[STUDY MATERIAL Boundary: Start]

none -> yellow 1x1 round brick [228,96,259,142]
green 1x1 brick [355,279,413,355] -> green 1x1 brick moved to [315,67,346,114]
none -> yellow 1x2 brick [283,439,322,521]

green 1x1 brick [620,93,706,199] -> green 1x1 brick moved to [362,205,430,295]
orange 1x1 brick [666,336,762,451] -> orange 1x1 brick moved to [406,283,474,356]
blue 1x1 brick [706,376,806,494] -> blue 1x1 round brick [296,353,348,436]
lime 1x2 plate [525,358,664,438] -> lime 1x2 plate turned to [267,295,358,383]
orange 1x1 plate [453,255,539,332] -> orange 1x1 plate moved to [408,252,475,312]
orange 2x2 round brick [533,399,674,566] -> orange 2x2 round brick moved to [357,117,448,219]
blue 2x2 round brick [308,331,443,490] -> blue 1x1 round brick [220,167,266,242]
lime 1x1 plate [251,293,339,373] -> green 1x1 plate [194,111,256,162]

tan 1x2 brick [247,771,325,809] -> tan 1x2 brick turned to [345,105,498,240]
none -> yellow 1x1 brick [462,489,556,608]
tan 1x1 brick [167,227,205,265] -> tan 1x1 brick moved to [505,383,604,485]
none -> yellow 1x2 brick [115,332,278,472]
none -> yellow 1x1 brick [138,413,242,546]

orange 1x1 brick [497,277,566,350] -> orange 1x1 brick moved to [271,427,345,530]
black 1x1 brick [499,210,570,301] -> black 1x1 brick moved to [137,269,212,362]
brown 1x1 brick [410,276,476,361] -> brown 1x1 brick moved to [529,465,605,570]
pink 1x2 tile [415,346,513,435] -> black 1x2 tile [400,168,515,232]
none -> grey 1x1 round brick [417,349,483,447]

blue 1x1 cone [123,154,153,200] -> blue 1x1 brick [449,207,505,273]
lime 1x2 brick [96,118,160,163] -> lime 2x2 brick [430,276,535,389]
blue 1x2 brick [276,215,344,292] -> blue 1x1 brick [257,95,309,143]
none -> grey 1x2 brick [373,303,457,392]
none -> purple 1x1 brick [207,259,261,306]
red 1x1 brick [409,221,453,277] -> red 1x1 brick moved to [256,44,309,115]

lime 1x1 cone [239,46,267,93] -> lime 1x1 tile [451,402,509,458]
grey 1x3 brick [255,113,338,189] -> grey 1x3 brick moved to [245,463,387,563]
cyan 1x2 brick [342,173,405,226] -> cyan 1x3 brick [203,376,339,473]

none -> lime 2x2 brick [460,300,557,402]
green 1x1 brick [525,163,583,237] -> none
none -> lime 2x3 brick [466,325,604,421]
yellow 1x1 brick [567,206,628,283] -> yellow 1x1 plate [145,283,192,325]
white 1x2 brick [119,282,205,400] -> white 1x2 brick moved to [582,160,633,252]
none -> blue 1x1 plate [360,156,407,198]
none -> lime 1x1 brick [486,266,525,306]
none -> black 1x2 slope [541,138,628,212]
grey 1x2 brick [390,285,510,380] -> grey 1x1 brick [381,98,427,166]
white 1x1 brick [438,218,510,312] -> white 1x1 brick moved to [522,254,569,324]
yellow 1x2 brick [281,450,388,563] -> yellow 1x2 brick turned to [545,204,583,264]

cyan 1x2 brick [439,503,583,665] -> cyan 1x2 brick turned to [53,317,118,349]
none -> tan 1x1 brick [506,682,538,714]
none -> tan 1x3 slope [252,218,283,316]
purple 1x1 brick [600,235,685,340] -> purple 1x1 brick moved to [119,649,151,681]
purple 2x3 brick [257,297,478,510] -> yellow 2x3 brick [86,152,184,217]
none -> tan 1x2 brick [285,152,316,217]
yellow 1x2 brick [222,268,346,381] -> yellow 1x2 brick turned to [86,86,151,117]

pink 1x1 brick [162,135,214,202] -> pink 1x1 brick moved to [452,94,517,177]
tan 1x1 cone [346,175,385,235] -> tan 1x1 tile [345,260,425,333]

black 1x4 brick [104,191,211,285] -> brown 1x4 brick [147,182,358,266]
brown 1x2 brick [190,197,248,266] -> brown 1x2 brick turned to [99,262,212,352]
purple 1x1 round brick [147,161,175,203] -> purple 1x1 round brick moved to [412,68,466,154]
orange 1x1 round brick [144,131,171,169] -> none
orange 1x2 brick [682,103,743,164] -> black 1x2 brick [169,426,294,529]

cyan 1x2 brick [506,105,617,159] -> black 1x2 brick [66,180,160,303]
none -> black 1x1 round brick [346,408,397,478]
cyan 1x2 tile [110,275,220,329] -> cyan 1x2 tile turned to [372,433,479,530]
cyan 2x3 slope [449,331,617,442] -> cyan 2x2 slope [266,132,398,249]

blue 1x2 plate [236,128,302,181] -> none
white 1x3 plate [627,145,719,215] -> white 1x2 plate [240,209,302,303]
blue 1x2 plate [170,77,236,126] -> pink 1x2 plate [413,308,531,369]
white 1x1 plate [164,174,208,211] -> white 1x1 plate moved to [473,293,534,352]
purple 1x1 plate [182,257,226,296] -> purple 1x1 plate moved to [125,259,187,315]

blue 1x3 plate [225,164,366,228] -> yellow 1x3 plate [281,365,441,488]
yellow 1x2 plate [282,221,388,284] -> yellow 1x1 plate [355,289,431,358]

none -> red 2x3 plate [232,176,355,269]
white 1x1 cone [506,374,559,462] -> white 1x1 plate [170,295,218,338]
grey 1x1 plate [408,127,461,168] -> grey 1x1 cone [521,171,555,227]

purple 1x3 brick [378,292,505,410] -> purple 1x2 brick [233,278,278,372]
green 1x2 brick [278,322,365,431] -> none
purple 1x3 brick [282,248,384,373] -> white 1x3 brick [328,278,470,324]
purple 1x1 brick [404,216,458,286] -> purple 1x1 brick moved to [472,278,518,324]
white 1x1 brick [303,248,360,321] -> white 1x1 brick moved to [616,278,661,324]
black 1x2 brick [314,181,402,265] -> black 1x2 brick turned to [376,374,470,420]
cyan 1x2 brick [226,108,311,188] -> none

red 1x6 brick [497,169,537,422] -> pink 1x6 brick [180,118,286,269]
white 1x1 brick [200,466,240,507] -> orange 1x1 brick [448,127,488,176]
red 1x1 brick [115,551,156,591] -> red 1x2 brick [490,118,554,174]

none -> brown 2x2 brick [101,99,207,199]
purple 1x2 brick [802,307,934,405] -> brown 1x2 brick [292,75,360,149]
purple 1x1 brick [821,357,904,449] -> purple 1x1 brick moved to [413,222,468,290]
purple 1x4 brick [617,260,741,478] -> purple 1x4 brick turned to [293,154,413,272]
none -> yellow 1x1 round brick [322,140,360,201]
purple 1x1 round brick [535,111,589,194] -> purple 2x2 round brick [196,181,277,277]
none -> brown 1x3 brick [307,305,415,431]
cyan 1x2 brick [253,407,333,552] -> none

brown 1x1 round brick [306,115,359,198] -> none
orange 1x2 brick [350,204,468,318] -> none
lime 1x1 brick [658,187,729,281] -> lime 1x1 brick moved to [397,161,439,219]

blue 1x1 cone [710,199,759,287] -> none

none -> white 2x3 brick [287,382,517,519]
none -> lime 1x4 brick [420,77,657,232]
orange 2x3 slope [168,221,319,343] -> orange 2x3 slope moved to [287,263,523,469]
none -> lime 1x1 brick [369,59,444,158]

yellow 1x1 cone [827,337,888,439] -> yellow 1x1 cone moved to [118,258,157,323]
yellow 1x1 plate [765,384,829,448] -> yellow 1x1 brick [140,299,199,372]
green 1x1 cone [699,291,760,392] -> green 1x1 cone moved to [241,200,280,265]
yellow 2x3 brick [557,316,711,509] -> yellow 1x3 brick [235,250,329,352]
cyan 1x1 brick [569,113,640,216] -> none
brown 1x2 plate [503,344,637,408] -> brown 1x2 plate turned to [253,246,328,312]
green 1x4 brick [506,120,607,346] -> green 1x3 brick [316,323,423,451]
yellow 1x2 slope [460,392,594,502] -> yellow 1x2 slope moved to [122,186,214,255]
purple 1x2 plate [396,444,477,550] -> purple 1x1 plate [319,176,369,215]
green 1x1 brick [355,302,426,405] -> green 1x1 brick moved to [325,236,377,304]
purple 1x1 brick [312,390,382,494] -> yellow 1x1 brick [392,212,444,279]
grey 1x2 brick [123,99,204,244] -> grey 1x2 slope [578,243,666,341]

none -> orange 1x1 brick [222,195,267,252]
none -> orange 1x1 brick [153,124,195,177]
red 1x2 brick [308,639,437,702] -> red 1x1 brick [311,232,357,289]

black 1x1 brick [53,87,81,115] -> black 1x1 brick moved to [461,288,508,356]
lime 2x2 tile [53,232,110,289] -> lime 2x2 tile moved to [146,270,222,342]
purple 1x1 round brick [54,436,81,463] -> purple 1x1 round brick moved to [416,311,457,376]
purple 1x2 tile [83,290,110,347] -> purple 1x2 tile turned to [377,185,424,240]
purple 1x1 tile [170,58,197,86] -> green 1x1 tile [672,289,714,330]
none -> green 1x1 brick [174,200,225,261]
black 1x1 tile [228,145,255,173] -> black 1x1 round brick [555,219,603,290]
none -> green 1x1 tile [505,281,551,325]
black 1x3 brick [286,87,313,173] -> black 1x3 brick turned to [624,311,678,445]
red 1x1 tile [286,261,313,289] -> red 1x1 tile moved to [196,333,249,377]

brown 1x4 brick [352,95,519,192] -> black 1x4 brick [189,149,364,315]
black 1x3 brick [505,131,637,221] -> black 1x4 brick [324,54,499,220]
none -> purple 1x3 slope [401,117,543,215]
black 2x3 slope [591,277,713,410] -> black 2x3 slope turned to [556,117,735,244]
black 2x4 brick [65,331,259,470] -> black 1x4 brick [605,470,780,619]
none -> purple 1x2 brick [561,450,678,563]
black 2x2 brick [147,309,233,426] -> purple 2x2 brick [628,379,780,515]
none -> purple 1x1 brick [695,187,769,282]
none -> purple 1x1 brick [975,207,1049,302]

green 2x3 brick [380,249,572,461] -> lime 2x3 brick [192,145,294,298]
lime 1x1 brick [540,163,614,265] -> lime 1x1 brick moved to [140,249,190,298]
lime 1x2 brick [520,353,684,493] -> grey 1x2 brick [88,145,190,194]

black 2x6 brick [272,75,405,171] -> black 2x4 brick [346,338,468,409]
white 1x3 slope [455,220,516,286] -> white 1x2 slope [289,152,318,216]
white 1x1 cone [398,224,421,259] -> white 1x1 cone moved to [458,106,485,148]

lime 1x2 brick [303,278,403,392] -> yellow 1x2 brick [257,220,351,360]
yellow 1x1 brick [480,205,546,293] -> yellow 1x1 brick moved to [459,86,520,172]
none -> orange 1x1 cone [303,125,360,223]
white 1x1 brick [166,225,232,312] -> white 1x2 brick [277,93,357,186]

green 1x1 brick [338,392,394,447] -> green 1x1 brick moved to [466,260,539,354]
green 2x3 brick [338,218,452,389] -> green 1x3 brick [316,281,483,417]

[STUDY MATERIAL Boundary: End]

_ACTION ITEM_
Note each line above that holds "cyan", then copy all of them.

_REPLY_
cyan 1x2 brick [342,173,405,226] -> cyan 1x3 brick [203,376,339,473]
cyan 1x2 brick [439,503,583,665] -> cyan 1x2 brick turned to [53,317,118,349]
cyan 1x2 brick [506,105,617,159] -> black 1x2 brick [66,180,160,303]
cyan 1x2 tile [110,275,220,329] -> cyan 1x2 tile turned to [372,433,479,530]
cyan 2x3 slope [449,331,617,442] -> cyan 2x2 slope [266,132,398,249]
cyan 1x2 brick [226,108,311,188] -> none
cyan 1x2 brick [253,407,333,552] -> none
cyan 1x1 brick [569,113,640,216] -> none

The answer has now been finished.